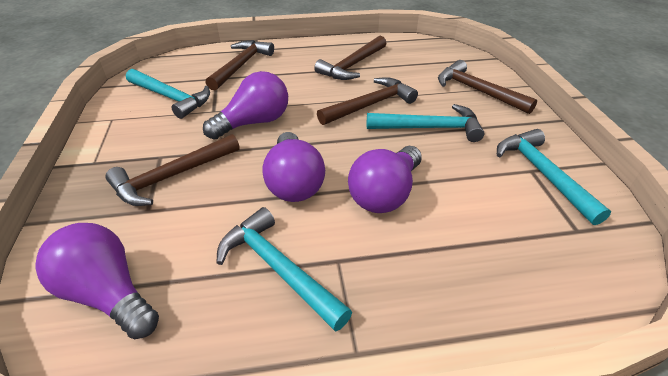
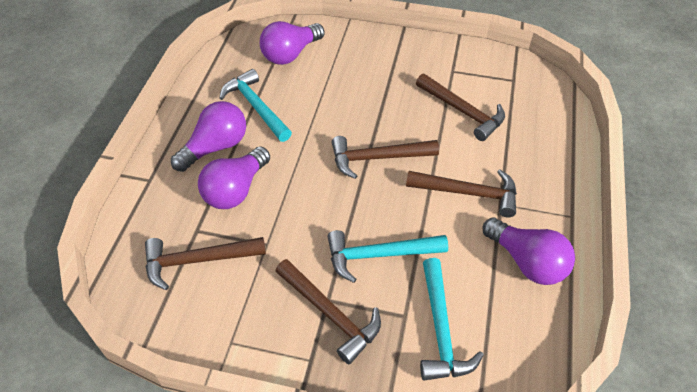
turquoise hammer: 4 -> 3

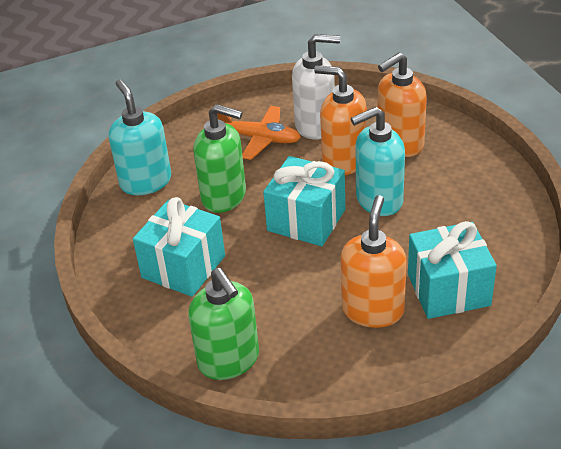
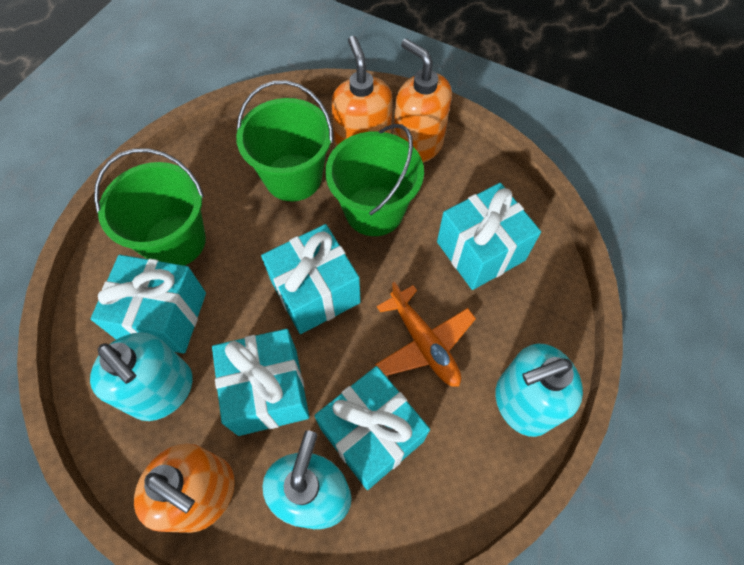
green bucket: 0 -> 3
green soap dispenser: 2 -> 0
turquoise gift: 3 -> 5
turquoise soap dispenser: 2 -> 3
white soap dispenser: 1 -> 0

--

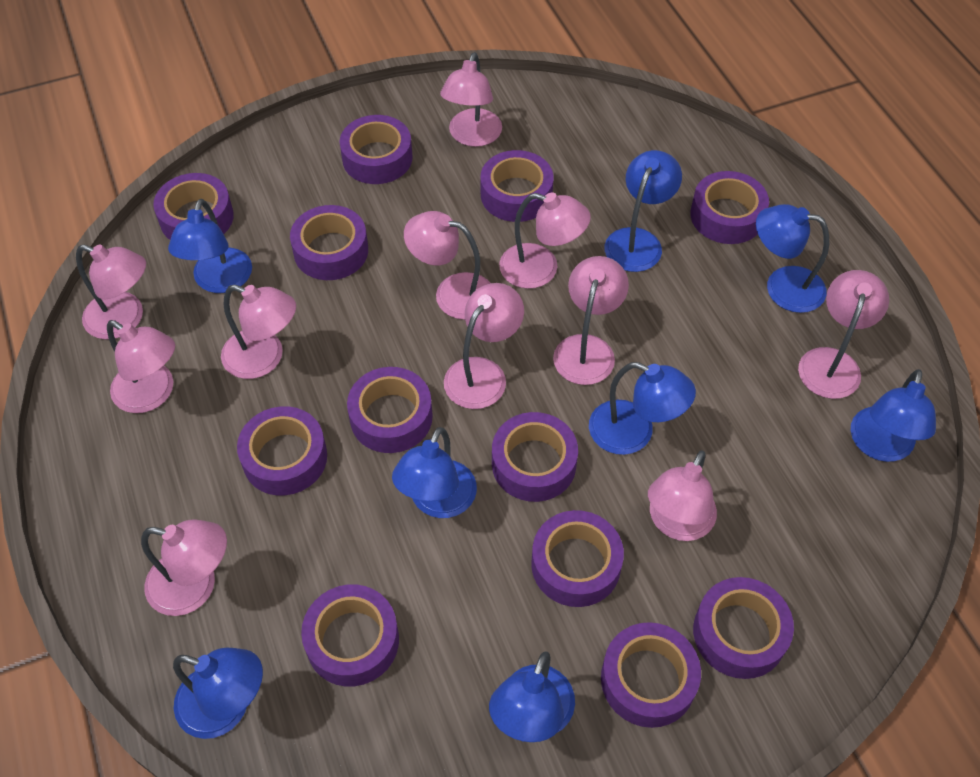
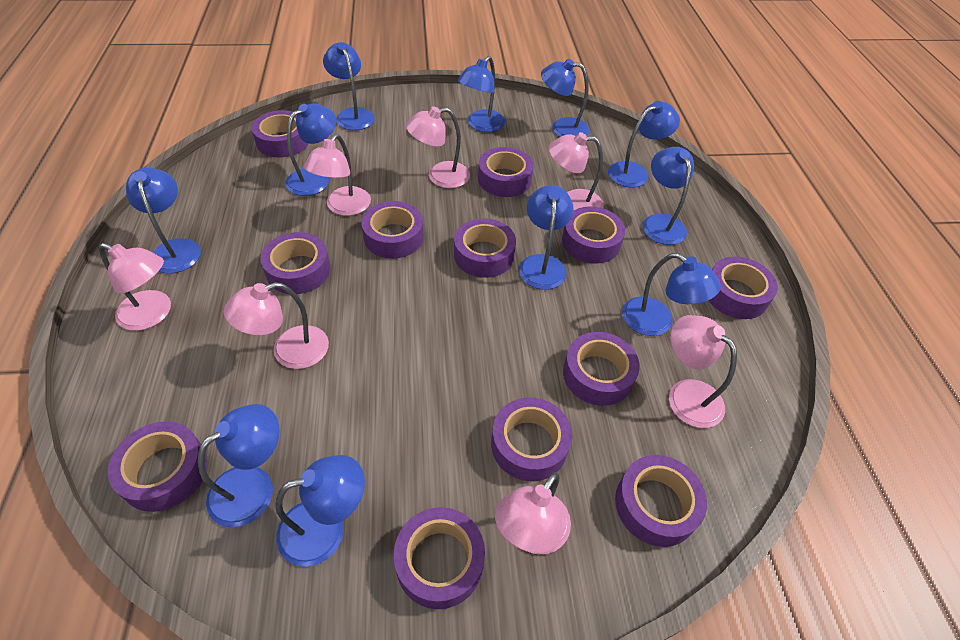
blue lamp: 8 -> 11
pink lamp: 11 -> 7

* * *

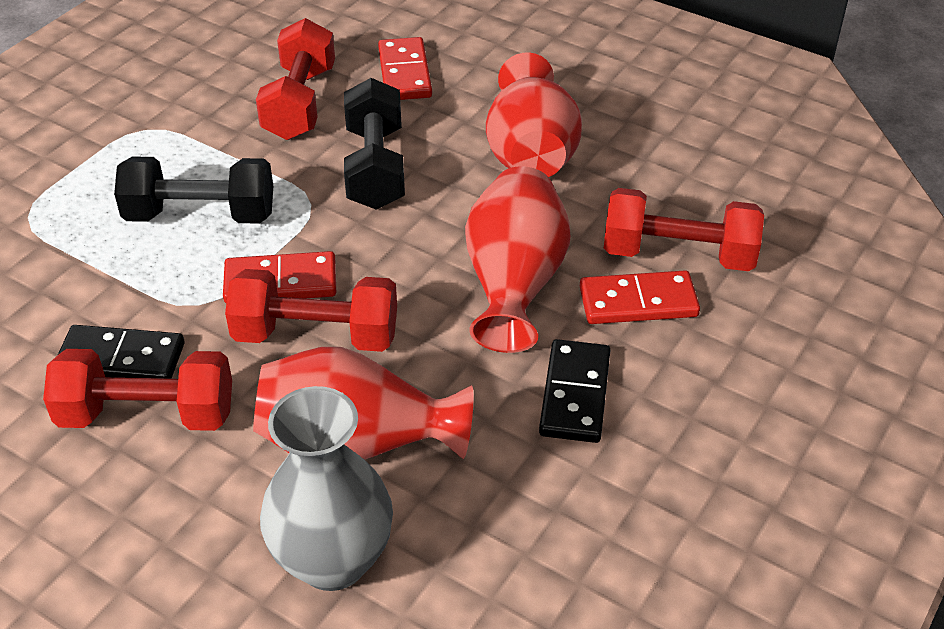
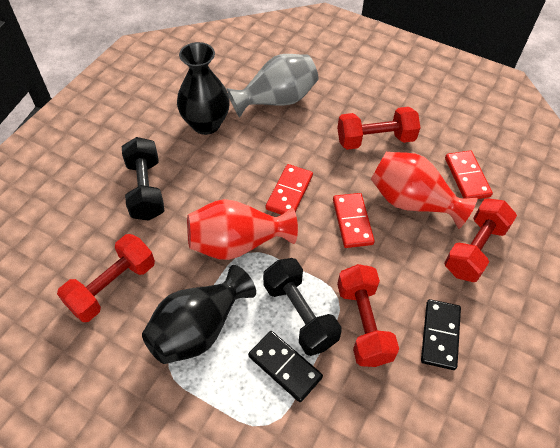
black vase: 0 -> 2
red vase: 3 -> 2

▸ **Activity**
Indicate how many lines of the material include the word "turquoise"; the number alone is required.

▸ **Response to this task**
3